◆ Problem
Transcribe the lines from the start of the data below through the line with "H&E-stained breast tissue", word for word and nothing more.
════
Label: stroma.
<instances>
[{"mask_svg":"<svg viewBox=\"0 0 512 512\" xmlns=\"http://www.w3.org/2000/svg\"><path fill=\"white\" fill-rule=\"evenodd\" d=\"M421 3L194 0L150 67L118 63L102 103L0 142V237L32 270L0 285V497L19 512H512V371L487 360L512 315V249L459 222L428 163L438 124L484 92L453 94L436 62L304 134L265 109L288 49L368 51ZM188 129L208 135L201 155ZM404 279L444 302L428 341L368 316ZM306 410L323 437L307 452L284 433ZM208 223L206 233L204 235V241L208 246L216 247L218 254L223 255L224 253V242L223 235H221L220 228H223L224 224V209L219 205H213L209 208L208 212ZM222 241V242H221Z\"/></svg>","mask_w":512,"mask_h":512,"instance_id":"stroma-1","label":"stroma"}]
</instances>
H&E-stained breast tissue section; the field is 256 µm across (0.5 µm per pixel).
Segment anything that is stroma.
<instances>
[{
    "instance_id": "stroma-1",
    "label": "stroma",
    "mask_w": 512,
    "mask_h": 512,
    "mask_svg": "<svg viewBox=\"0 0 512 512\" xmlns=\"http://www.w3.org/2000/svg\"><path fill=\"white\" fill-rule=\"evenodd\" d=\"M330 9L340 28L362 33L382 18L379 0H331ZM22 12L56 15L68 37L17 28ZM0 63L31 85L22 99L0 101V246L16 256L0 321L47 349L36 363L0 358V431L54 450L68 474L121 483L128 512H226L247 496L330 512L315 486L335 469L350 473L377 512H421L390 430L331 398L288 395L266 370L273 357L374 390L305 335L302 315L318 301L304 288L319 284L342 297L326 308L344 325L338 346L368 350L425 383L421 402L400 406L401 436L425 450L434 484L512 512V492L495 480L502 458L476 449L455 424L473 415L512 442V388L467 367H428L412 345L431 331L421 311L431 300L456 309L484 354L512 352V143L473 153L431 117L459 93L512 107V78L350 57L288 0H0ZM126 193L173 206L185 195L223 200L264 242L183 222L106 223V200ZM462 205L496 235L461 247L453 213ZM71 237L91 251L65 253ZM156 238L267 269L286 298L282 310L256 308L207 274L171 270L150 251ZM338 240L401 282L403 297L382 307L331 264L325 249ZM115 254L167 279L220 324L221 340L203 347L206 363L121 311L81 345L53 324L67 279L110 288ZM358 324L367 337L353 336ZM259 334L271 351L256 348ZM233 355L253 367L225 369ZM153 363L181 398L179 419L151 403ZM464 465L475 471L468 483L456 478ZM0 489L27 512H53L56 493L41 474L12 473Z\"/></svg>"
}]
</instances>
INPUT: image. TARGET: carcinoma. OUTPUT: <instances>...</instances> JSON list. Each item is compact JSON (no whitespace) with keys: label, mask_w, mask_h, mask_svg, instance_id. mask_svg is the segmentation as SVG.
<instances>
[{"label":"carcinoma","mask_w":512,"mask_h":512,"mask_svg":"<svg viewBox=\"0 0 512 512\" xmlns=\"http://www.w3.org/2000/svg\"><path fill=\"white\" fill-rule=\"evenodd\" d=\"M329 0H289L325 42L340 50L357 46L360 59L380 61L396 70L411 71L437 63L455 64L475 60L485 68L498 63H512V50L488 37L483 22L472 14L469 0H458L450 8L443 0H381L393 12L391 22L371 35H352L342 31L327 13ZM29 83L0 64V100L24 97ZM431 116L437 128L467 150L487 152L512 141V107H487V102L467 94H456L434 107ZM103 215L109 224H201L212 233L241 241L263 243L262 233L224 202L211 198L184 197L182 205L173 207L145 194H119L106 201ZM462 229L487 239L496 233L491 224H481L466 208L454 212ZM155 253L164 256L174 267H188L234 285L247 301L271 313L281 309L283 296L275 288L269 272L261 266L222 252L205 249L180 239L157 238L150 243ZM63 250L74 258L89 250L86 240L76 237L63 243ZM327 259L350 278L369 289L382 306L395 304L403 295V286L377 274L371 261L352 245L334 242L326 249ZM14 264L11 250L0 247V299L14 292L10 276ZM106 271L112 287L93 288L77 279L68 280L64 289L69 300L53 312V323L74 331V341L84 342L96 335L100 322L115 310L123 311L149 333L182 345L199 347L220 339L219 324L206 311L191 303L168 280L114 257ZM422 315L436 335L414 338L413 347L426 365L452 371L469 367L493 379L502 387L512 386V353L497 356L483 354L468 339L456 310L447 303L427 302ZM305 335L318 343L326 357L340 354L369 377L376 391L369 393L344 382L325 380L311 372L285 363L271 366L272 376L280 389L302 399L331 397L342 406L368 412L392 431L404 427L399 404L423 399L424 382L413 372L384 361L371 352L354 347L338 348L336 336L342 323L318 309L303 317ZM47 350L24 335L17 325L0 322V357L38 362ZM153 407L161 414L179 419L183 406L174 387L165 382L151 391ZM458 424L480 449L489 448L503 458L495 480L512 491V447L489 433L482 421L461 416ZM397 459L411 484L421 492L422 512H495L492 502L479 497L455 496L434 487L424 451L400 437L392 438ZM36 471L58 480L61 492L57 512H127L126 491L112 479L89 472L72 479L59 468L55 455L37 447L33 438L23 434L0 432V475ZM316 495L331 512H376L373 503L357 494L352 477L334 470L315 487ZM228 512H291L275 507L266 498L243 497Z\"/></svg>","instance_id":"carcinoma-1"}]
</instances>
════
◆ Response below
Label: stroma.
<instances>
[{"mask_svg":"<svg viewBox=\"0 0 512 512\" xmlns=\"http://www.w3.org/2000/svg\"><path fill=\"white\" fill-rule=\"evenodd\" d=\"M421 3L194 0L150 67L118 63L102 103L0 142V237L32 270L0 285V497L19 512H512V371L487 360L512 315V249L459 222L428 163L438 124L484 92L453 94L436 62L304 134L265 109L288 49L368 51ZM188 129L208 135L201 155ZM404 279L444 302L428 341L368 316ZM306 410L323 437L307 452L284 433ZM208 223L206 233L204 235V241L208 246L216 247L218 254L223 255L224 253V242L223 235H221L220 228H223L224 224V209L219 205H213L209 208L208 212ZM222 241V242H221Z\"/></svg>","mask_w":512,"mask_h":512,"instance_id":"stroma-1","label":"stroma"}]
</instances>
H&E-stained breast tissue section; the field is 256 µm across (0.5 µm per pixel).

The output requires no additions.